» **EXERCISE DIRECTIONS**
Your task is to transcribe the data exactly while omitting each picture.

====== DATA EXCERPTS ======

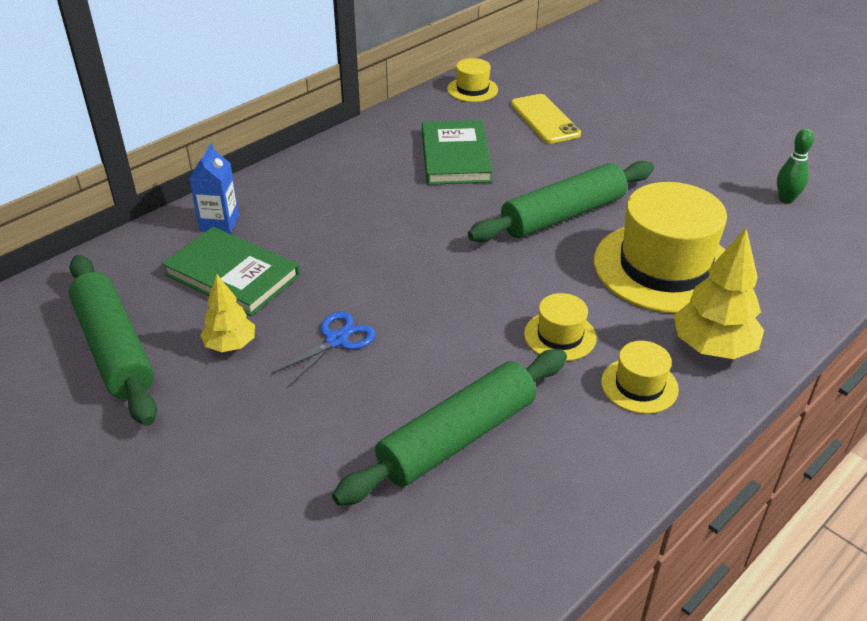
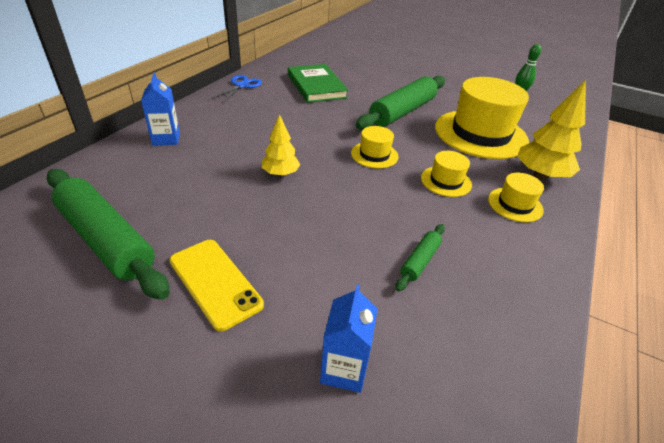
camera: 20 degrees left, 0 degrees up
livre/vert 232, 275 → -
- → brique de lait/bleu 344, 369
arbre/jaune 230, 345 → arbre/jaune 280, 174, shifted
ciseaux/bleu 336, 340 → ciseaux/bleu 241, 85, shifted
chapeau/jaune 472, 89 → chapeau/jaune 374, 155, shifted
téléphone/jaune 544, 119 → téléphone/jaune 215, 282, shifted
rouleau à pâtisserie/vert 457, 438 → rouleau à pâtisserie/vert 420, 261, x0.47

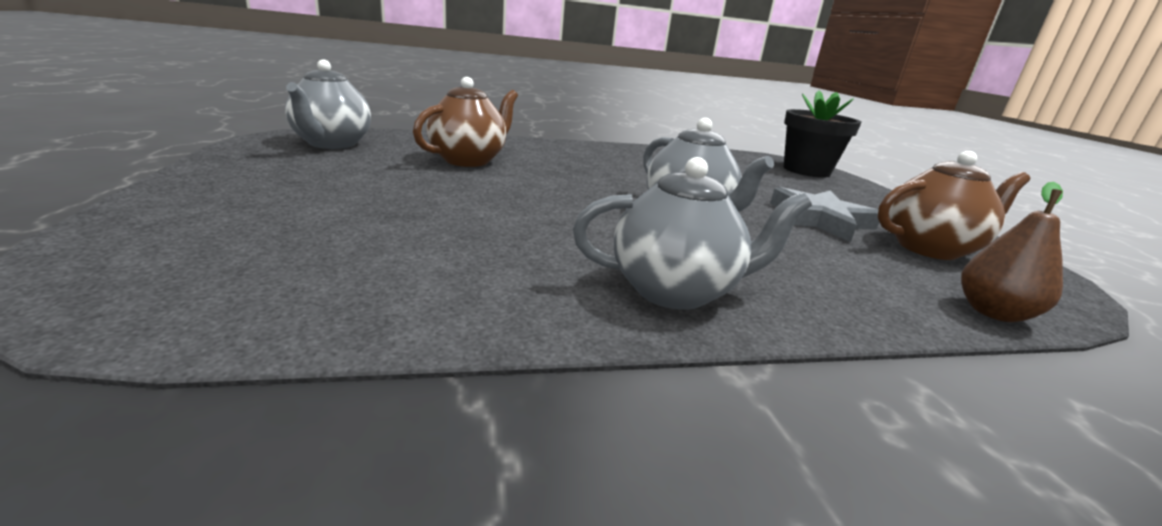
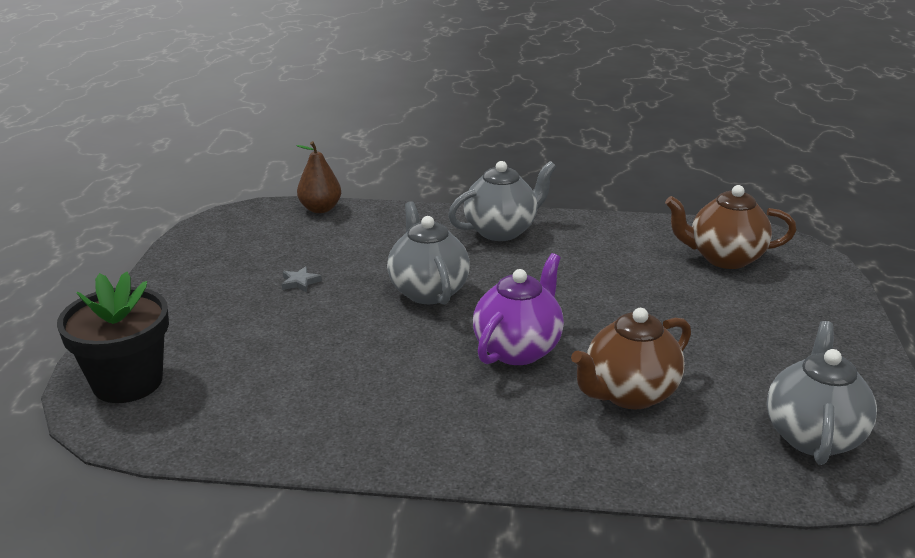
camera: 160 degrees left, 5 degrees up
- → théière/violet 518, 349
théière/marron 929, 248 → théière/marron 724, 258, shifted
théière/gris 675, 291 → théière/gris 501, 231, 135 degrees clockwise
étoile/gris 819, 220 → étoile/gris 300, 282, x0.42

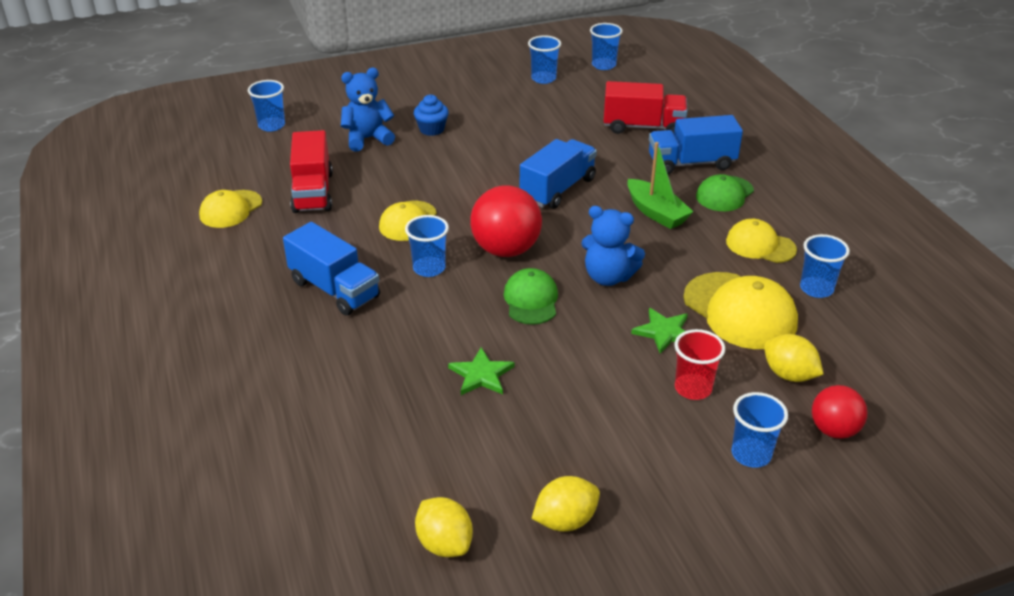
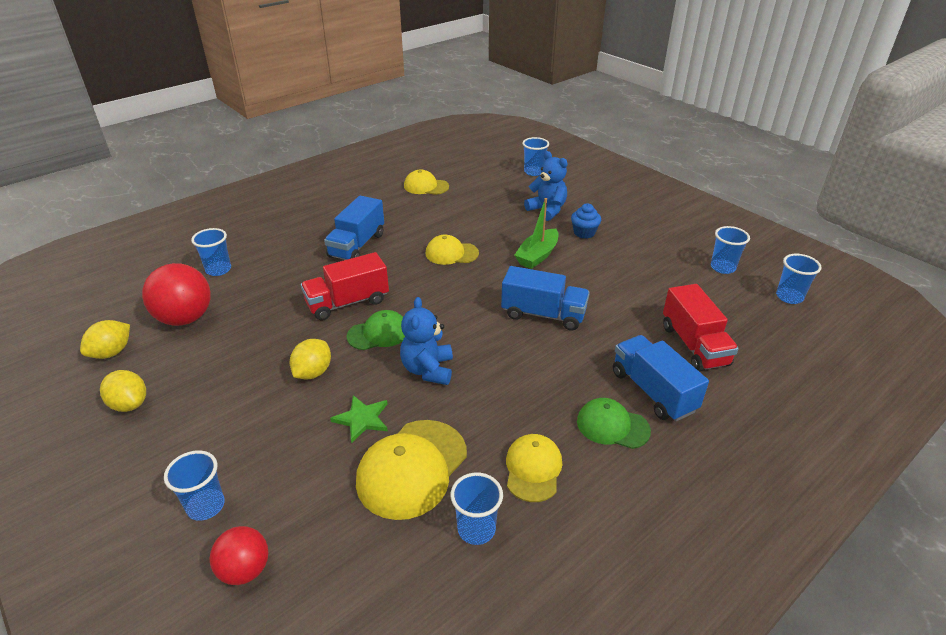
camera: 70 degrees right, 0 degrees up
étoile/vert 481, 375 → -
gobelet/rouge 693, 388 → -
camion/rouge 313, 192 → camion/rouge 347, 302, shifted
gobelet/bleu 429, 268 → gobelet/bleu 218, 270, shifted
balle/rouge 506, 250 → balle/rouge 185, 318, shifted
bateau/vert 656, 213 → bateau/vert 537, 256, shifted
citron/jaune 789, 374 → citron/jaune 313, 372, shifted

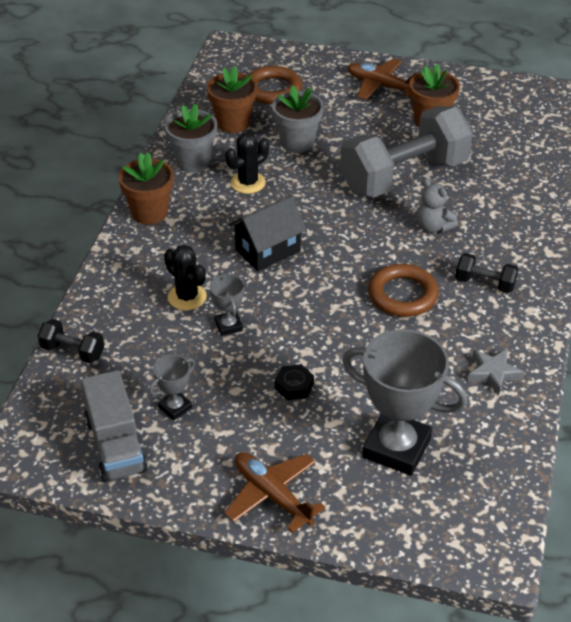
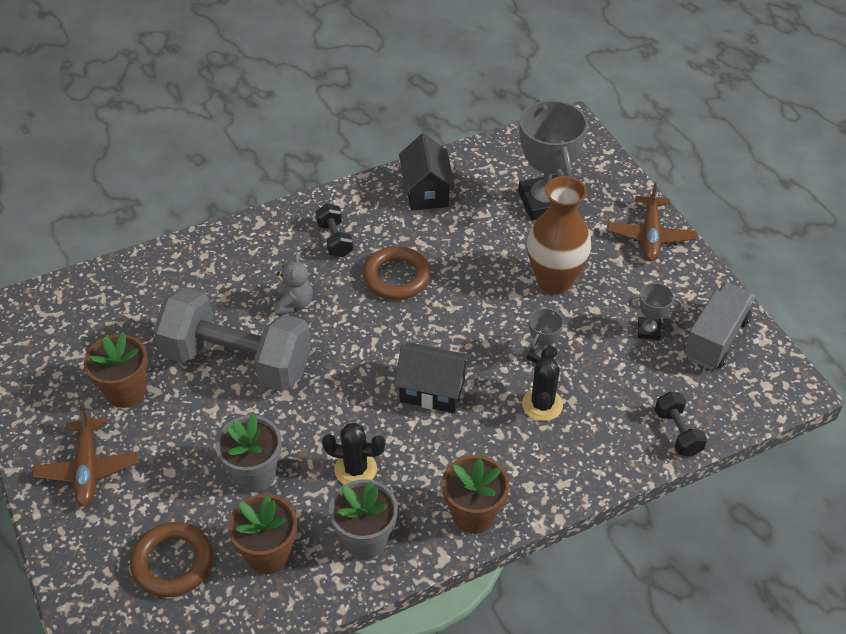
camera: 130 degrees left, 5 degrees up
écrou/noir 294, 386 → vase/marron 554, 281
étoile/gris 493, 373 → maison/noir 426, 192

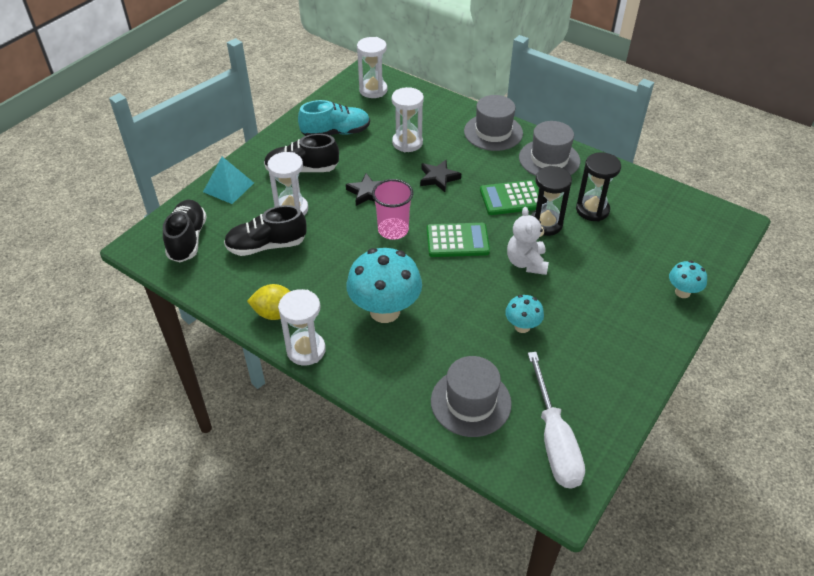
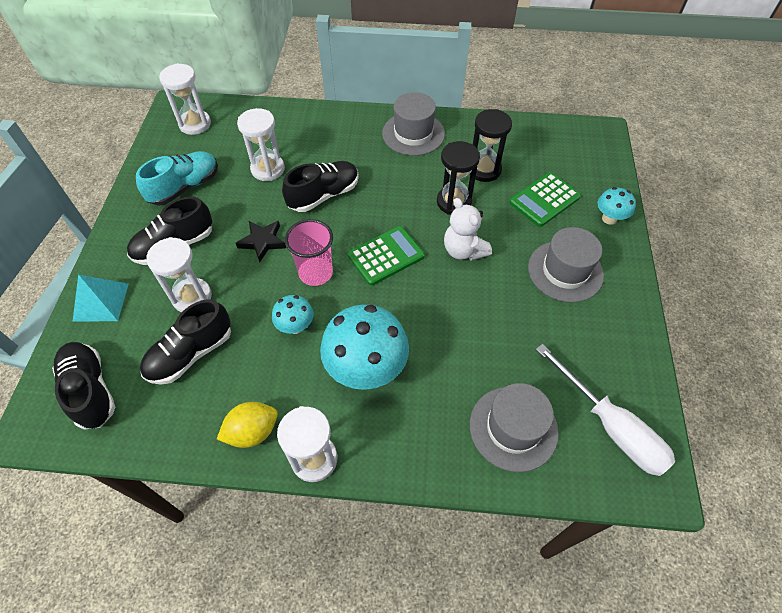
camera: 30 degrees left, 10 degrees up
chapeau/gris 493, 132 → chapeau/gris 565, 271, shifted
calculatrice/vert 511, 198 → calculatrice/vert 544, 200, shifted
champignon/turquoise 522, 326 → champignon/turquoise 295, 326, shifted
étoile/noir 438, 178 → chaussure/noir 323, 195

======

» **ANSWER TO THIS TASK**
camera: 20 degrees left, 0 degrees up
livre/vert 232, 275 → -
- → brique de lait/bleu 344, 369
arbre/jaune 230, 345 → arbre/jaune 280, 174, shifted
ciseaux/bleu 336, 340 → ciseaux/bleu 241, 85, shifted
chapeau/jaune 472, 89 → chapeau/jaune 374, 155, shifted
téléphone/jaune 544, 119 → téléphone/jaune 215, 282, shifted
rouleau à pâtisserie/vert 457, 438 → rouleau à pâtisserie/vert 420, 261, x0.47

camera: 160 degrees left, 5 degrees up
- → théière/violet 518, 349
théière/marron 929, 248 → théière/marron 724, 258, shifted
théière/gris 675, 291 → théière/gris 501, 231, 135 degrees clockwise
étoile/gris 819, 220 → étoile/gris 300, 282, x0.42

camera: 70 degrees right, 0 degrees up
étoile/vert 481, 375 → -
gobelet/rouge 693, 388 → -
camion/rouge 313, 192 → camion/rouge 347, 302, shifted
gobelet/bleu 429, 268 → gobelet/bleu 218, 270, shifted
balle/rouge 506, 250 → balle/rouge 185, 318, shifted
bateau/vert 656, 213 → bateau/vert 537, 256, shifted
citron/jaune 789, 374 → citron/jaune 313, 372, shifted

camera: 130 degrees left, 5 degrees up
écrou/noir 294, 386 → vase/marron 554, 281
étoile/gris 493, 373 → maison/noir 426, 192

camera: 30 degrees left, 10 degrees up
chapeau/gris 493, 132 → chapeau/gris 565, 271, shifted
calculatrice/vert 511, 198 → calculatrice/vert 544, 200, shifted
champignon/turquoise 522, 326 → champignon/turquoise 295, 326, shifted
étoile/noir 438, 178 → chaussure/noir 323, 195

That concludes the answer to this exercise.